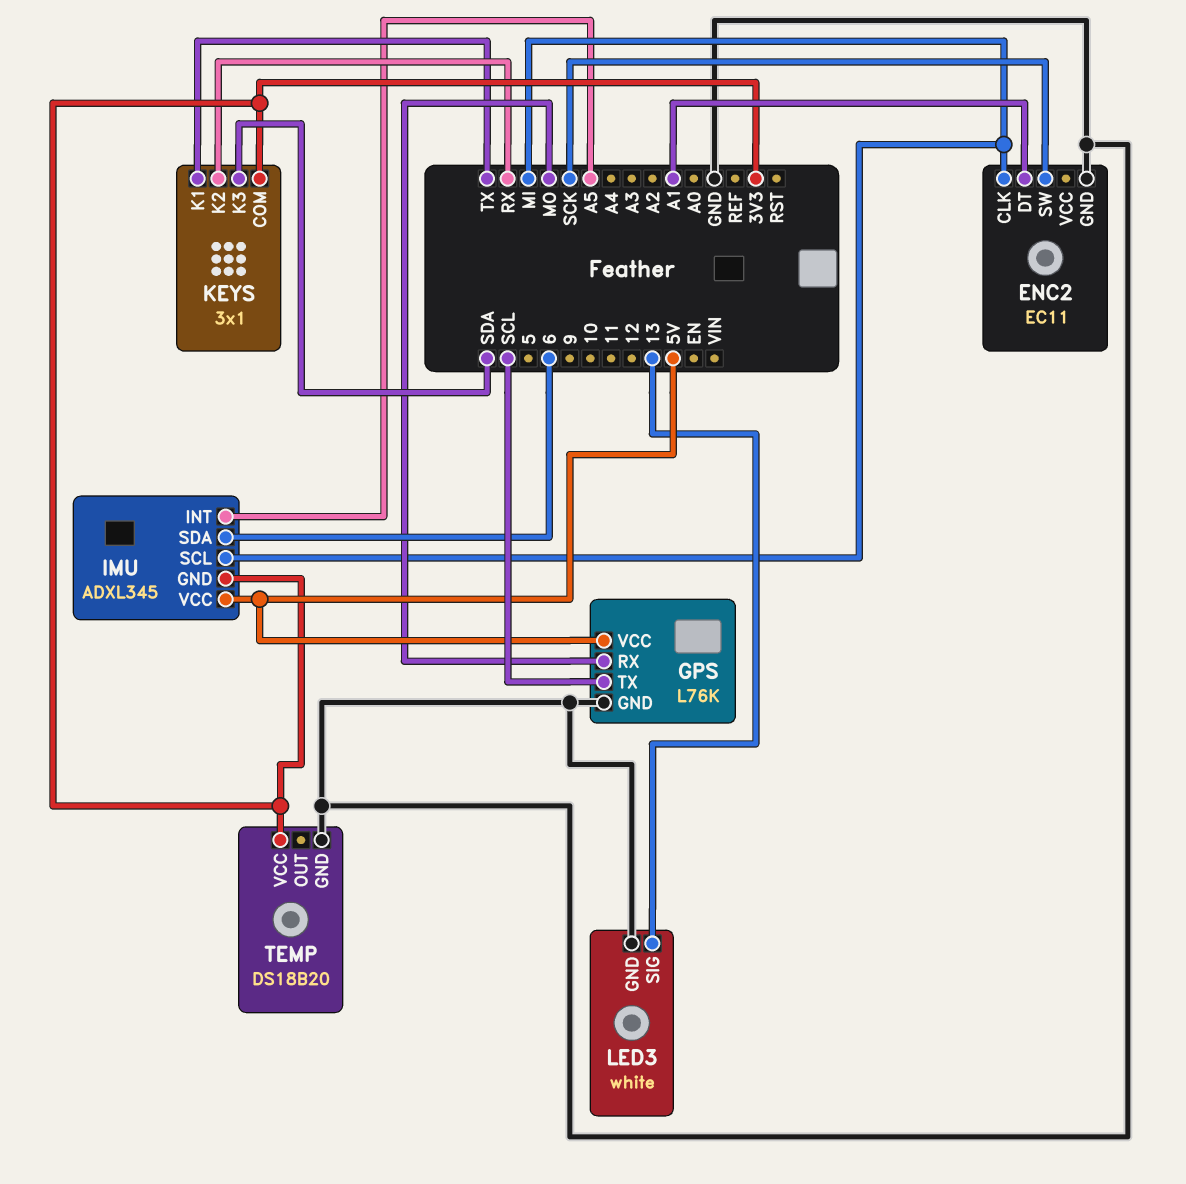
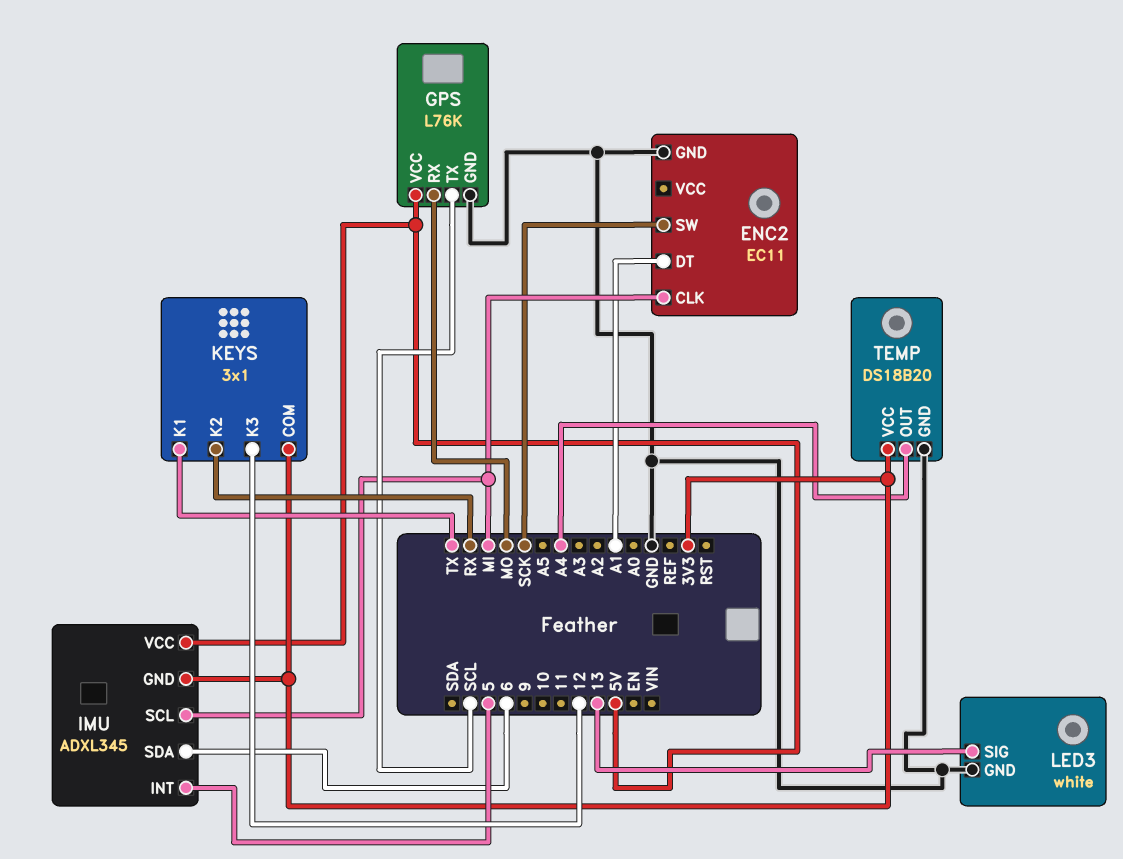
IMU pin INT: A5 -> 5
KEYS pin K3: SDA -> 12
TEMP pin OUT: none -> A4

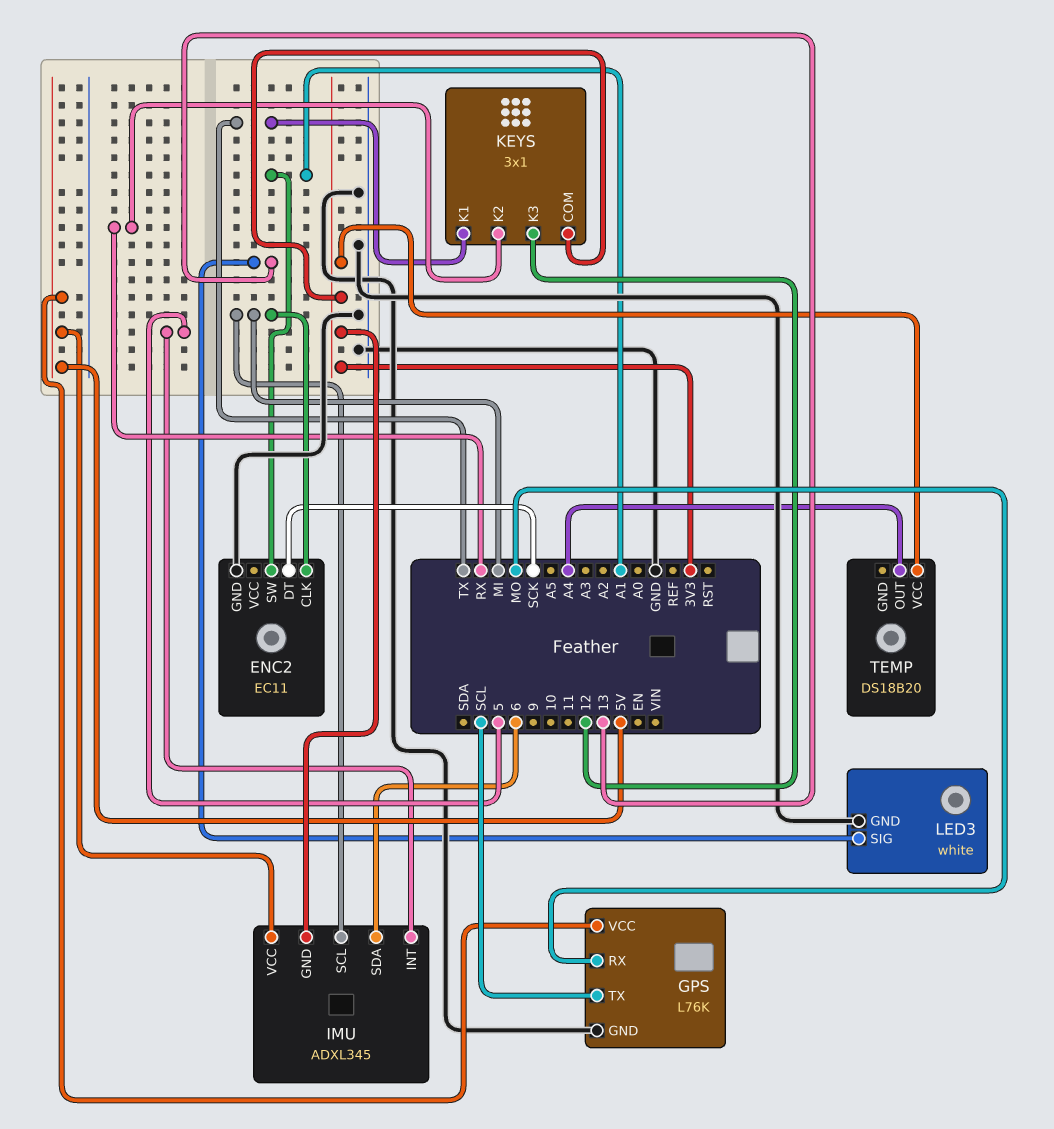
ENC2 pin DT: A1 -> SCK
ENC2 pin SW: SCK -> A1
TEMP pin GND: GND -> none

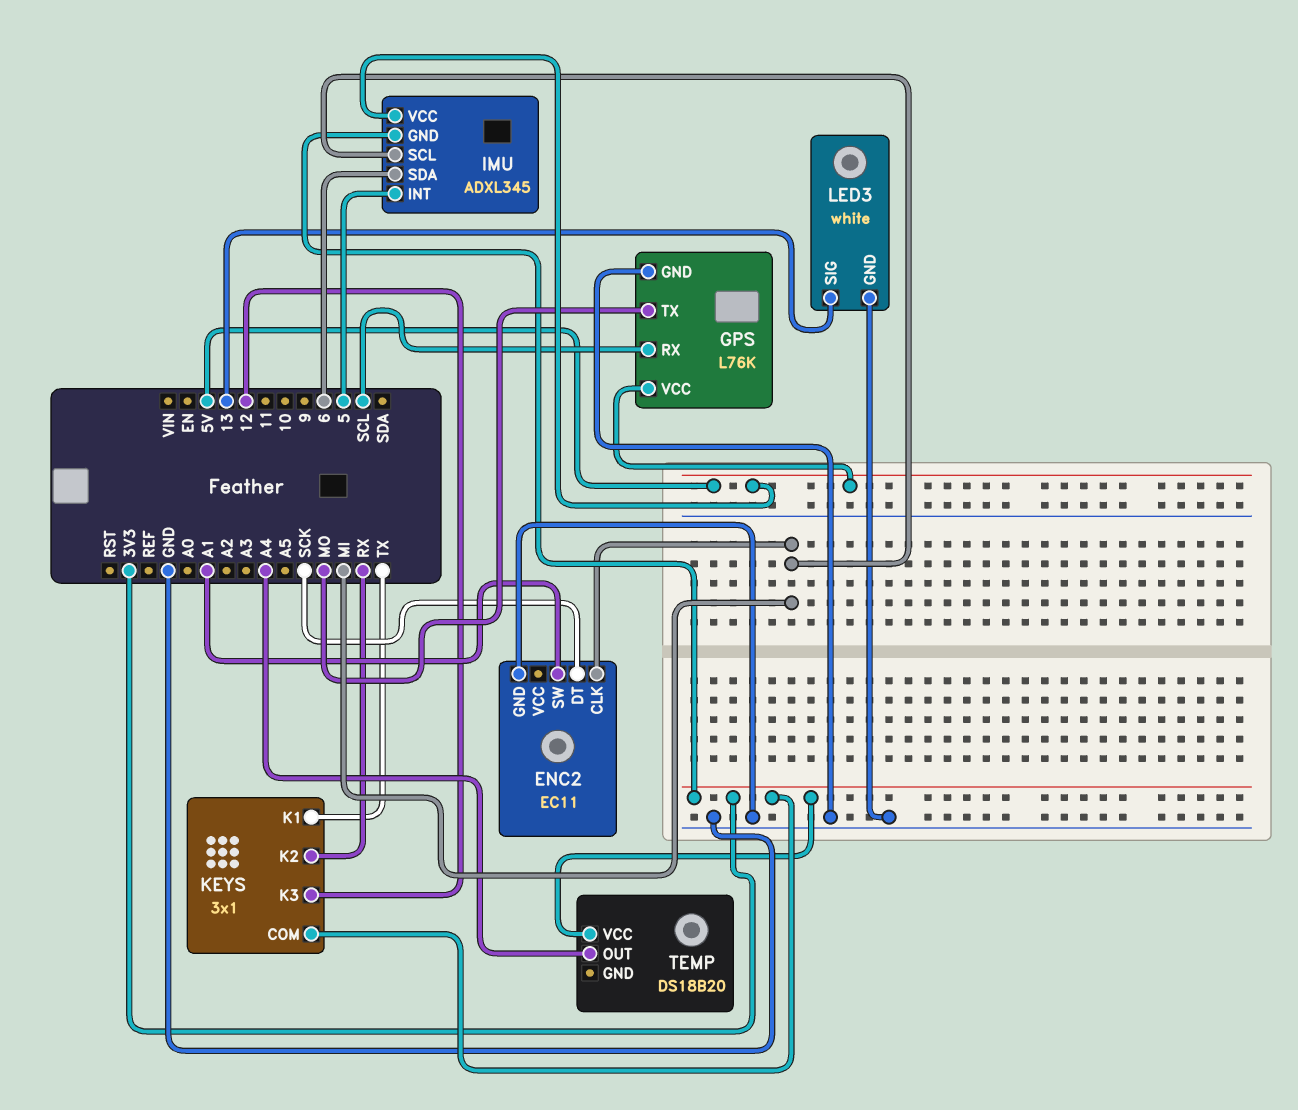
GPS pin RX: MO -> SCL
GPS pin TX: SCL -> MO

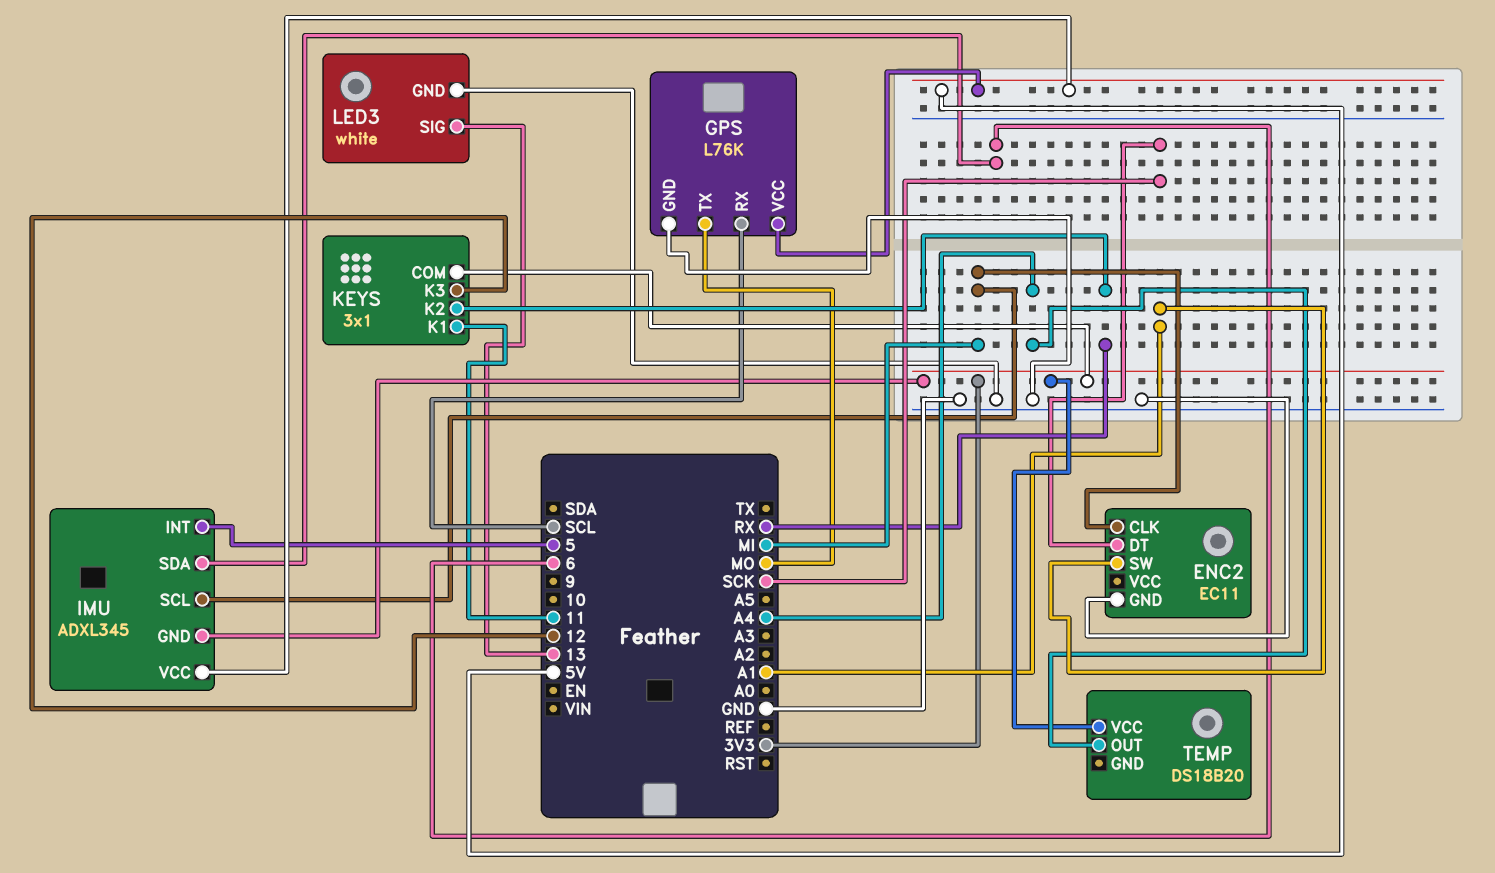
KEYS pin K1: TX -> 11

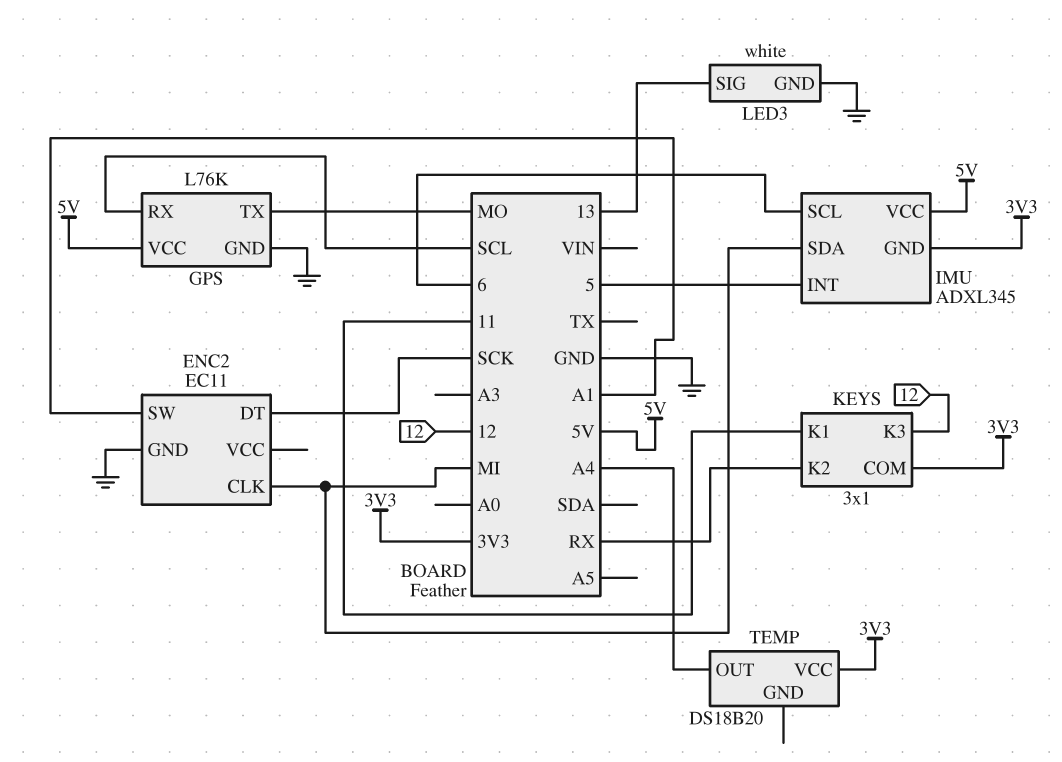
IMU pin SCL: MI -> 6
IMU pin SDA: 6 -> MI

--

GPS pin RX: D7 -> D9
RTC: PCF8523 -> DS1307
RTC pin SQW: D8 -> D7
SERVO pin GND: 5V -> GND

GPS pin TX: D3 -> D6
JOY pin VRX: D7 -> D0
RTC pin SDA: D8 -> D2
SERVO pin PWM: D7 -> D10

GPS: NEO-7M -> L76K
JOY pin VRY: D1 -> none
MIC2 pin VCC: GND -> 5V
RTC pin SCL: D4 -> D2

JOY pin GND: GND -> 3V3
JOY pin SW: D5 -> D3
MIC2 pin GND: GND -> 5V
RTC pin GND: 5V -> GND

__INSTRUCTIONS TO FOLLOW__:
Every line containing the string "SERVO" is required; copy each such line from the data.

__EXPECTED ANSWER__:
SERVO pin GND: 5V -> GND
SERVO pin PWM: D7 -> D10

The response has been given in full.